* TASK REQUIREMENTS
All that is needed is a count of the lines in this data that contain the word "green".

* Object state comparisons
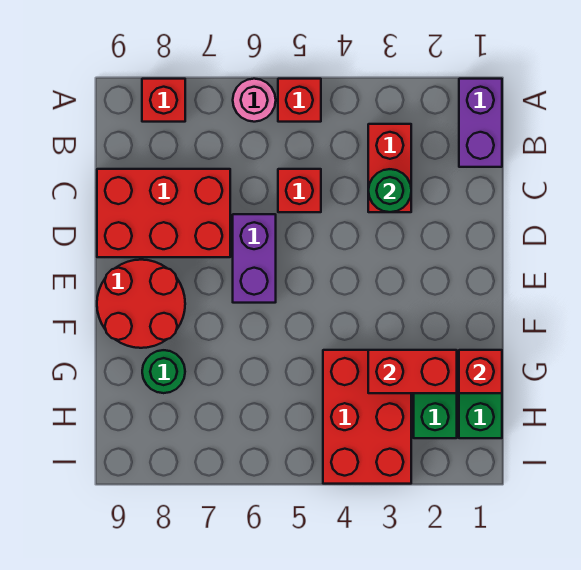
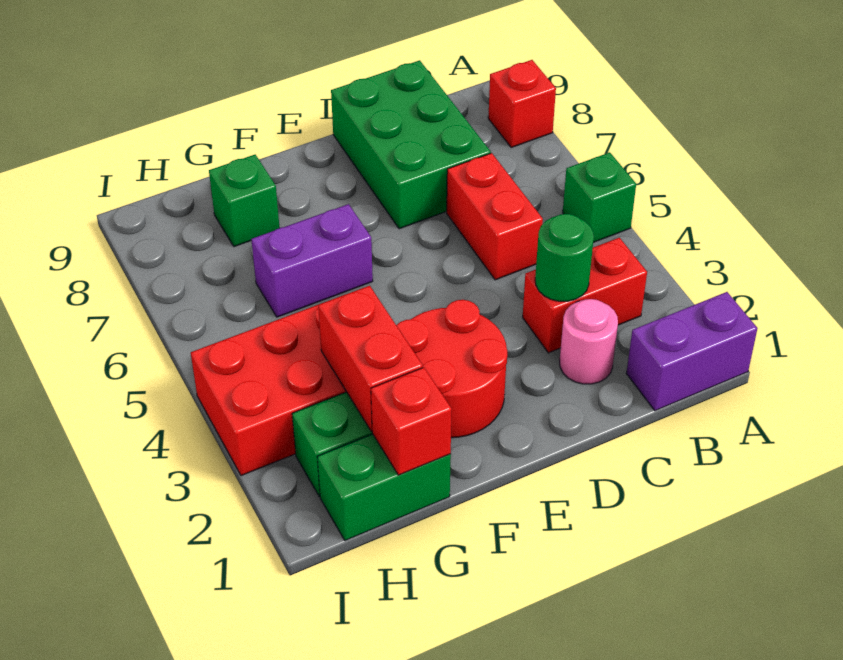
red brick A5 level 1 -> green brick A5 level 1
pink round brick A6 level 1 -> pink round brick C2 level 1
red brick C5 level 1 -> red brick C5:C6 level 1
red brick C7:D9 level 1 -> green brick C7:D9 level 1
purple brick D6:E6 level 1 -> purple brick F6:G6 level 1
red round brick E8:F9 level 1 -> red round brick E2:F3 level 1
green round brick G8 level 1 -> green brick G8 level 1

* EXERCISE OUTPUT
3